═══ Given records ═══
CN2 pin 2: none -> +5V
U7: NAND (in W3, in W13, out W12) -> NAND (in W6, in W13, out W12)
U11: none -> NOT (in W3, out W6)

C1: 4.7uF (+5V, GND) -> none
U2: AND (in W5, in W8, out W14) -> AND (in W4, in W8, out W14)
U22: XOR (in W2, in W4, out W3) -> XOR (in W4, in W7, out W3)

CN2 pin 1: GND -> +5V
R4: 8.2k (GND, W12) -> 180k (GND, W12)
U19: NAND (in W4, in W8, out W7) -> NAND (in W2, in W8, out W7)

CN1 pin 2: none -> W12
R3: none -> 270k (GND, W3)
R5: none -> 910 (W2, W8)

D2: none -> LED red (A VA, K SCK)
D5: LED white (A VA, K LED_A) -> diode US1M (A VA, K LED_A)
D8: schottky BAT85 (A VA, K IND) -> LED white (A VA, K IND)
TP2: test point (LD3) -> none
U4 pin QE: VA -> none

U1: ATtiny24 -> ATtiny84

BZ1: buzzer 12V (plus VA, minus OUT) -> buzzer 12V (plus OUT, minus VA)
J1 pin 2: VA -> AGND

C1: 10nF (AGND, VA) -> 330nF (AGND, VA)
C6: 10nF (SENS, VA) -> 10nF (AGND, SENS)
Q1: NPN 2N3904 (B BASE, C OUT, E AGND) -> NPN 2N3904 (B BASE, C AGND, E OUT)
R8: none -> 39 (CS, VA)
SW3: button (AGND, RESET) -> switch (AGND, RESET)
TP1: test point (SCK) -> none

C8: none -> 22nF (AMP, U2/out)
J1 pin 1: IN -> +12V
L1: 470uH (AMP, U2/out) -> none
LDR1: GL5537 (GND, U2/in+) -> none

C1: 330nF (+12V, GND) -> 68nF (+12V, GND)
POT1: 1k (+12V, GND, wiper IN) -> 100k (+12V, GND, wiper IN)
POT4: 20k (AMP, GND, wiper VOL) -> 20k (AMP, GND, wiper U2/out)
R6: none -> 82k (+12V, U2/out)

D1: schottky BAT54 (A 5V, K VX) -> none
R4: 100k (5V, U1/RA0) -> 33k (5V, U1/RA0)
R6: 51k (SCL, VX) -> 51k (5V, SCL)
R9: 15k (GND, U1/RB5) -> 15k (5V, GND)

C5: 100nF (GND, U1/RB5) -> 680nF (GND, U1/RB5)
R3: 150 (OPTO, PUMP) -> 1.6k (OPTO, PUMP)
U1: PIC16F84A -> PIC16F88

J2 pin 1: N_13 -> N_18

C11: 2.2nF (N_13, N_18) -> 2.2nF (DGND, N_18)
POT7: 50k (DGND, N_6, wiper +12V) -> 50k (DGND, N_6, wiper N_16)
═══
**What the task requires:** Whatever appears in the data above is to be set down exactly.

**Expected answer:**
CN2 pin 2: none -> +5V
U7: NAND (in W3, in W13, out W12) -> NAND (in W6, in W13, out W12)
U11: none -> NOT (in W3, out W6)

C1: 4.7uF (+5V, GND) -> none
U2: AND (in W5, in W8, out W14) -> AND (in W4, in W8, out W14)
U22: XOR (in W2, in W4, out W3) -> XOR (in W4, in W7, out W3)

CN2 pin 1: GND -> +5V
R4: 8.2k (GND, W12) -> 180k (GND, W12)
U19: NAND (in W4, in W8, out W7) -> NAND (in W2, in W8, out W7)

CN1 pin 2: none -> W12
R3: none -> 270k (GND, W3)
R5: none -> 910 (W2, W8)

D2: none -> LED red (A VA, K SCK)
D5: LED white (A VA, K LED_A) -> diode US1M (A VA, K LED_A)
D8: schottky BAT85 (A VA, K IND) -> LED white (A VA, K IND)
TP2: test point (LD3) -> none
U4 pin QE: VA -> none

U1: ATtiny24 -> ATtiny84

BZ1: buzzer 12V (plus VA, minus OUT) -> buzzer 12V (plus OUT, minus VA)
J1 pin 2: VA -> AGND

C1: 10nF (AGND, VA) -> 330nF (AGND, VA)
C6: 10nF (SENS, VA) -> 10nF (AGND, SENS)
Q1: NPN 2N3904 (B BASE, C OUT, E AGND) -> NPN 2N3904 (B BASE, C AGND, E OUT)
R8: none -> 39 (CS, VA)
SW3: button (AGND, RESET) -> switch (AGND, RESET)
TP1: test point (SCK) -> none

C8: none -> 22nF (AMP, U2/out)
J1 pin 1: IN -> +12V
L1: 470uH (AMP, U2/out) -> none
LDR1: GL5537 (GND, U2/in+) -> none

C1: 330nF (+12V, GND) -> 68nF (+12V, GND)
POT1: 1k (+12V, GND, wiper IN) -> 100k (+12V, GND, wiper IN)
POT4: 20k (AMP, GND, wiper VOL) -> 20k (AMP, GND, wiper U2/out)
R6: none -> 82k (+12V, U2/out)

D1: schottky BAT54 (A 5V, K VX) -> none
R4: 100k (5V, U1/RA0) -> 33k (5V, U1/RA0)
R6: 51k (SCL, VX) -> 51k (5V, SCL)
R9: 15k (GND, U1/RB5) -> 15k (5V, GND)

C5: 100nF (GND, U1/RB5) -> 680nF (GND, U1/RB5)
R3: 150 (OPTO, PUMP) -> 1.6k (OPTO, PUMP)
U1: PIC16F84A -> PIC16F88

J2 pin 1: N_13 -> N_18

C11: 2.2nF (N_13, N_18) -> 2.2nF (DGND, N_18)
POT7: 50k (DGND, N_6, wiper +12V) -> 50k (DGND, N_6, wiper N_16)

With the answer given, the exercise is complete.